- _STORED DATA_:
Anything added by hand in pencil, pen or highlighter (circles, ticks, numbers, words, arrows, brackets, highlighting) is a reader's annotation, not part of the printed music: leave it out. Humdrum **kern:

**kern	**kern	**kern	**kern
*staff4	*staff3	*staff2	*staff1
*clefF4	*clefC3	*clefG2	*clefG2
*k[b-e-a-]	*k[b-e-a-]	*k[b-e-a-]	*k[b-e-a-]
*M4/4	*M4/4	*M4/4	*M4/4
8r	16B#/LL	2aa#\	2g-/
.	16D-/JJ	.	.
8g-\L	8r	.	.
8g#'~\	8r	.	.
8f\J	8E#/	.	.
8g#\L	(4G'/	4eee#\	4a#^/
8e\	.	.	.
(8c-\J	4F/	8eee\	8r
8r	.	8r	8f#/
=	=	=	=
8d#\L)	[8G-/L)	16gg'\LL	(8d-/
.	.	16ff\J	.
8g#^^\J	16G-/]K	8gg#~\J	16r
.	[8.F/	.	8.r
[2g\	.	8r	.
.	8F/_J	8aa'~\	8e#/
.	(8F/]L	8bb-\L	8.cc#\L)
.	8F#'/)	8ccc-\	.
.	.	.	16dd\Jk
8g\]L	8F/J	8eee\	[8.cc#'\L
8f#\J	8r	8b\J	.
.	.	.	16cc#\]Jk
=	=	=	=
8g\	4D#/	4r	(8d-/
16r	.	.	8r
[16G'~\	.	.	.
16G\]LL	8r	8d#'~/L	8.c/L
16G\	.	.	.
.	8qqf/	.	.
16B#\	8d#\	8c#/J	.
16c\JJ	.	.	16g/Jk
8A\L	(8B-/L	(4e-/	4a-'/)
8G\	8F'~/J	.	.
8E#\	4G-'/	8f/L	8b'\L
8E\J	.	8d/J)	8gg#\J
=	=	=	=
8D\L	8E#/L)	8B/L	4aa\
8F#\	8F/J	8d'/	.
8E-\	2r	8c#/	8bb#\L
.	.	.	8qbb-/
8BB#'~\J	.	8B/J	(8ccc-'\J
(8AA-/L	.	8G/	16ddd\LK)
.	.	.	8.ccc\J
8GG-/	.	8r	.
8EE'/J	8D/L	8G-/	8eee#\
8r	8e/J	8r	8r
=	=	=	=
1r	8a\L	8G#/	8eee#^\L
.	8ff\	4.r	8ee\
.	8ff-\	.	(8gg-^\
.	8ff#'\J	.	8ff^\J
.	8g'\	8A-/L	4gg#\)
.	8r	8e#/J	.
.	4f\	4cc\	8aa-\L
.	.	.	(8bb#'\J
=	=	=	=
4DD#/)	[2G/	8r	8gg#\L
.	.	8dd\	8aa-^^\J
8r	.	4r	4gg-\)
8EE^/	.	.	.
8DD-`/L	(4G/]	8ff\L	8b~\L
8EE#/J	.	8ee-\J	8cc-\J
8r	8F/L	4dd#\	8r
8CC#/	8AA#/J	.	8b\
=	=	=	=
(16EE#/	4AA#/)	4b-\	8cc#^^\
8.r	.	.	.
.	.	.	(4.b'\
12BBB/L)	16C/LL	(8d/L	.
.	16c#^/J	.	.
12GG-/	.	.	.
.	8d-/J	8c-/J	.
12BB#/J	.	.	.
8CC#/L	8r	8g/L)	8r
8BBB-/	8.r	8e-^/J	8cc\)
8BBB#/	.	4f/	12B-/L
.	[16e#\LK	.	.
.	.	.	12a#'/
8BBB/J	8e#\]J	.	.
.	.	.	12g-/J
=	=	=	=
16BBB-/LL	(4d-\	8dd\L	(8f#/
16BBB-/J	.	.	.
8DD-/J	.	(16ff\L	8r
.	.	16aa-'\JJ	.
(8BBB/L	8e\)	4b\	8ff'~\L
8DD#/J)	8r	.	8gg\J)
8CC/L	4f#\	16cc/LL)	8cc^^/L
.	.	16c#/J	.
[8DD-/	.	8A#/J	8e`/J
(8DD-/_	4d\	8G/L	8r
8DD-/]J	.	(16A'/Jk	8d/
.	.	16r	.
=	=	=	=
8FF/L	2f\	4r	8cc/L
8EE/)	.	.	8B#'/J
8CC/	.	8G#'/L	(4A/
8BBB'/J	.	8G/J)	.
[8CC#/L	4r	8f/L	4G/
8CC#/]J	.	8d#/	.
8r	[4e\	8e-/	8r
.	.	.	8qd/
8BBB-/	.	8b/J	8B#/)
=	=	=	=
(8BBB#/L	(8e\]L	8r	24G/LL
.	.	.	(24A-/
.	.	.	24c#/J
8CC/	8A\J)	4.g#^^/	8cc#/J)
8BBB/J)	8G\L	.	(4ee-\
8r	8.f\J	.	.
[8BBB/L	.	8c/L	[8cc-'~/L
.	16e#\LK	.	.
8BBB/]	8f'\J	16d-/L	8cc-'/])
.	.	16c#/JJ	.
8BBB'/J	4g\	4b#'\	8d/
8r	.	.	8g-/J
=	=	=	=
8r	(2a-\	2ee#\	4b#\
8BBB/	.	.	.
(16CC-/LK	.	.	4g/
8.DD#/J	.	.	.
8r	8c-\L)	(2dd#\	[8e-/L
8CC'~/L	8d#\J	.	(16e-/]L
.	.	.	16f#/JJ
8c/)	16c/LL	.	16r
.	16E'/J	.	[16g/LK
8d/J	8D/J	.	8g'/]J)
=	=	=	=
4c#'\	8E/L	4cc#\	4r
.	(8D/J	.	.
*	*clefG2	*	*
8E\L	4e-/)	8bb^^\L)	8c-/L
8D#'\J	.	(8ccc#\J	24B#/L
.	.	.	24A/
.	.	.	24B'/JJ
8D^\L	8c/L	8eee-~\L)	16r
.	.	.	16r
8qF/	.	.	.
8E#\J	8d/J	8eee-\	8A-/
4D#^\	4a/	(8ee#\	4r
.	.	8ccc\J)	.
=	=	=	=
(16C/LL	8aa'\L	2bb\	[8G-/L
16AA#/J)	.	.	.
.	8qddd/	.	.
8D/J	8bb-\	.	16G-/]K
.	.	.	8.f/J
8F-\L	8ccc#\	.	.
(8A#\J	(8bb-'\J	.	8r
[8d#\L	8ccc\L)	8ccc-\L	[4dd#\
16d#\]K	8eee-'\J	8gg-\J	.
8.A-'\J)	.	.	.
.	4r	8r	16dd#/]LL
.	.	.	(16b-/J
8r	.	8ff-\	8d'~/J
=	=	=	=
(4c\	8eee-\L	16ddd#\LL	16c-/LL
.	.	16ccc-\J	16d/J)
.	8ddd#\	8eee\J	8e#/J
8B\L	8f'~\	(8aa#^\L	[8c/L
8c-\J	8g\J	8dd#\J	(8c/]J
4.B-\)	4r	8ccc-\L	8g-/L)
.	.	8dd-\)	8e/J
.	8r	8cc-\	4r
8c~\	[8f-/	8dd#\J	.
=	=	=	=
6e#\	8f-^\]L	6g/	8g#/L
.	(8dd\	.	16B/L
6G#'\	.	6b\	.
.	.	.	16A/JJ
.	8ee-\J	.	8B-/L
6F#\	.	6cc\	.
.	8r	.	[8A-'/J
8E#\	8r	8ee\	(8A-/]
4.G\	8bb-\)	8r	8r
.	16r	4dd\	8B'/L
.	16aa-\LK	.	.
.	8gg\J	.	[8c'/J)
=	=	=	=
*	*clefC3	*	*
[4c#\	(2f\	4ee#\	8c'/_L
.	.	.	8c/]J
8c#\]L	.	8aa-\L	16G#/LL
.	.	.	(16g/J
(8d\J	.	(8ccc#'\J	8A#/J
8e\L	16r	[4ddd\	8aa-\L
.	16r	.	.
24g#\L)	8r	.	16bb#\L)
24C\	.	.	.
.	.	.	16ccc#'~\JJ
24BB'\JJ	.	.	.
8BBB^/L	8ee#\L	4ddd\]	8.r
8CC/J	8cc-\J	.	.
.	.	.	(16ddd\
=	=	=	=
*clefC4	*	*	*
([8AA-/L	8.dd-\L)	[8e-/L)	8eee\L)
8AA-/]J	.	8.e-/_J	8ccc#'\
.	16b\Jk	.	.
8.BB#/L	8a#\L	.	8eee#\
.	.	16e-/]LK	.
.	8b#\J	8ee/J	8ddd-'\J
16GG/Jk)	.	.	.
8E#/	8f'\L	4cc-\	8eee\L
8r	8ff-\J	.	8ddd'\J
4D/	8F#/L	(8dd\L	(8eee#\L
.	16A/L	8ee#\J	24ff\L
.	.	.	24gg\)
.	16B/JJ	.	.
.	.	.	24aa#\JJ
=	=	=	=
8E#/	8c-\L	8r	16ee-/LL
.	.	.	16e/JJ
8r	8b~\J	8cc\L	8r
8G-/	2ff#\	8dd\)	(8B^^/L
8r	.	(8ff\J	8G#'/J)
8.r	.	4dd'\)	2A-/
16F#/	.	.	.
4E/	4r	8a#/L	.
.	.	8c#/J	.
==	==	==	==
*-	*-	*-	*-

- _PROBLEM TO SOLVE_:
Please extract every line of the material above that contains the string "kern". Case counts.

- _EXERCISE SOLUTION_:
Anything added by hand in pencil, pen or highlighter (circles, ticks, numbers, words, arrows, brackets, highlighting) is a reader's annotation, not part of the printed music: leave it out. Humdrum **kern:
**kern	**kern	**kern	**kern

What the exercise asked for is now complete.